=== THE INPUT ===

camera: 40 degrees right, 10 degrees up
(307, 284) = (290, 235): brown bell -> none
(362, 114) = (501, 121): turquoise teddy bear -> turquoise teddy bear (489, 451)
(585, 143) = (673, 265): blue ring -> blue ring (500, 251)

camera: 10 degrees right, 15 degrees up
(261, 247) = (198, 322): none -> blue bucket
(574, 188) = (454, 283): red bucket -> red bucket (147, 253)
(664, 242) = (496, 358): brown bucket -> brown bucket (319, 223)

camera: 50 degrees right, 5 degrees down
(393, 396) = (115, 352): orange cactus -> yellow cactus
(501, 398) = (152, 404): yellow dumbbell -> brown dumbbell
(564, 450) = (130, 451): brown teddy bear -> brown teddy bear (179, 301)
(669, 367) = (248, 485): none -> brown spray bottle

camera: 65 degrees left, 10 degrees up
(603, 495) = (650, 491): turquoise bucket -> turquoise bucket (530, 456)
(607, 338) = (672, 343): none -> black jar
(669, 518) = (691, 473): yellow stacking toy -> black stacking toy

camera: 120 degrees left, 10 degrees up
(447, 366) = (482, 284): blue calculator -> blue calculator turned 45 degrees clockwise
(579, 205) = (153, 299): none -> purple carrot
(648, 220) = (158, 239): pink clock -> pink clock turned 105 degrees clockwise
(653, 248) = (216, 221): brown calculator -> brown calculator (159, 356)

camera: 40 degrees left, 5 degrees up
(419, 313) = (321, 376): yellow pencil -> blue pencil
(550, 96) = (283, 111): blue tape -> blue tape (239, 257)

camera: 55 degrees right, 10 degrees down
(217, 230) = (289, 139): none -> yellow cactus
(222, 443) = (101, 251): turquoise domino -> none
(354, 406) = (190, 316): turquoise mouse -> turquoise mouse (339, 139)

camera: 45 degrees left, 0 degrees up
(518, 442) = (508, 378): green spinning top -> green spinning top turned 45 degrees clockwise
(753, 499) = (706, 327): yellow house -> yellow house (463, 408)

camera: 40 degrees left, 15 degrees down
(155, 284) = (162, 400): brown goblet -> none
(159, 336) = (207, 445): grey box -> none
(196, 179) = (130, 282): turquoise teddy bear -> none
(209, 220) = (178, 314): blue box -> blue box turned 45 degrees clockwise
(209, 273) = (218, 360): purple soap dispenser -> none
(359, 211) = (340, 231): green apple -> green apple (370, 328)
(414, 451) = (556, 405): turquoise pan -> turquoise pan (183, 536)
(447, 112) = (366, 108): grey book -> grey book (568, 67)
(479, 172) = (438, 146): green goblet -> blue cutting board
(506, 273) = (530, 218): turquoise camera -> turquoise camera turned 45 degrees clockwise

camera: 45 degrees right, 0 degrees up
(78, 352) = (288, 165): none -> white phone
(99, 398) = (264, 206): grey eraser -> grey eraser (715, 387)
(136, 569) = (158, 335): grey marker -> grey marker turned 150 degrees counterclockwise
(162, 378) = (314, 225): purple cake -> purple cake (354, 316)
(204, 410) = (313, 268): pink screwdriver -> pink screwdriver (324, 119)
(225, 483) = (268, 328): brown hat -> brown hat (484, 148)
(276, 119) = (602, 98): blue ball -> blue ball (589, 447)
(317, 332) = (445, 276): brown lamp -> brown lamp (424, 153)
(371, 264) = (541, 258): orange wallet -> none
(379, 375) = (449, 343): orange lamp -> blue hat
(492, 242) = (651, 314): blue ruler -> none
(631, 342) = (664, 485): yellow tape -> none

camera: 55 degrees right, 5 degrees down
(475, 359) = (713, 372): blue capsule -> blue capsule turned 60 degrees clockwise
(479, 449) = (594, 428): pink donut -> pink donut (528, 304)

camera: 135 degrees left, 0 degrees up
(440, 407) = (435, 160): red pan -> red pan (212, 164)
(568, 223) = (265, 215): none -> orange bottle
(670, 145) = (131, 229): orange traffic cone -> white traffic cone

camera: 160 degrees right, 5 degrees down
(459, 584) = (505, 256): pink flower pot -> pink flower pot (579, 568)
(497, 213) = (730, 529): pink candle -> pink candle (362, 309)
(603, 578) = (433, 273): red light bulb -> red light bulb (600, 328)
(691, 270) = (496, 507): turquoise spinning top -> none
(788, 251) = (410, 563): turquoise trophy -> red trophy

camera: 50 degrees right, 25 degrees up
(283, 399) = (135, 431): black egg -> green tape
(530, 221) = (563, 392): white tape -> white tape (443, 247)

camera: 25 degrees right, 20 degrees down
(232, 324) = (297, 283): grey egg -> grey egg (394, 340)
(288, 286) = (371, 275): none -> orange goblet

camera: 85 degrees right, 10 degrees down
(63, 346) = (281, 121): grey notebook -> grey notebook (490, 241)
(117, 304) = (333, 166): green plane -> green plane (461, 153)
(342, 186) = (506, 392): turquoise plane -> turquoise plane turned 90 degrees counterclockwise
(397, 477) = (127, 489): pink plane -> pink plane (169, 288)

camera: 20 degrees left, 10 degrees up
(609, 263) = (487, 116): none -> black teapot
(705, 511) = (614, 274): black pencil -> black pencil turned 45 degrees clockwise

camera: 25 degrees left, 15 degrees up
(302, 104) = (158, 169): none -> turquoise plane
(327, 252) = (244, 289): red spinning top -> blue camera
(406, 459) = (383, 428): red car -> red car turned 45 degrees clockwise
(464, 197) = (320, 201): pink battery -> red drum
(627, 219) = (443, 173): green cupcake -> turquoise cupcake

=== WORK INSTRUCTION ===
Reproduce exactly the section above that begins at the line containing "(631, 342) = (664, 485): yellow tape -> none" and ends at the line containing "(288, 286) = (371, 275): none", leaving out all other lines.

=== RESPONSE ===
(631, 342) = (664, 485): yellow tape -> none

camera: 55 degrees right, 5 degrees down
(475, 359) = (713, 372): blue capsule -> blue capsule turned 60 degrees clockwise
(479, 449) = (594, 428): pink donut -> pink donut (528, 304)

camera: 135 degrees left, 0 degrees up
(440, 407) = (435, 160): red pan -> red pan (212, 164)
(568, 223) = (265, 215): none -> orange bottle
(670, 145) = (131, 229): orange traffic cone -> white traffic cone

camera: 160 degrees right, 5 degrees down
(459, 584) = (505, 256): pink flower pot -> pink flower pot (579, 568)
(497, 213) = (730, 529): pink candle -> pink candle (362, 309)
(603, 578) = (433, 273): red light bulb -> red light bulb (600, 328)
(691, 270) = (496, 507): turquoise spinning top -> none
(788, 251) = (410, 563): turquoise trophy -> red trophy

camera: 50 degrees right, 25 degrees up
(283, 399) = (135, 431): black egg -> green tape
(530, 221) = (563, 392): white tape -> white tape (443, 247)

camera: 25 degrees right, 20 degrees down
(232, 324) = (297, 283): grey egg -> grey egg (394, 340)
(288, 286) = (371, 275): none -> orange goblet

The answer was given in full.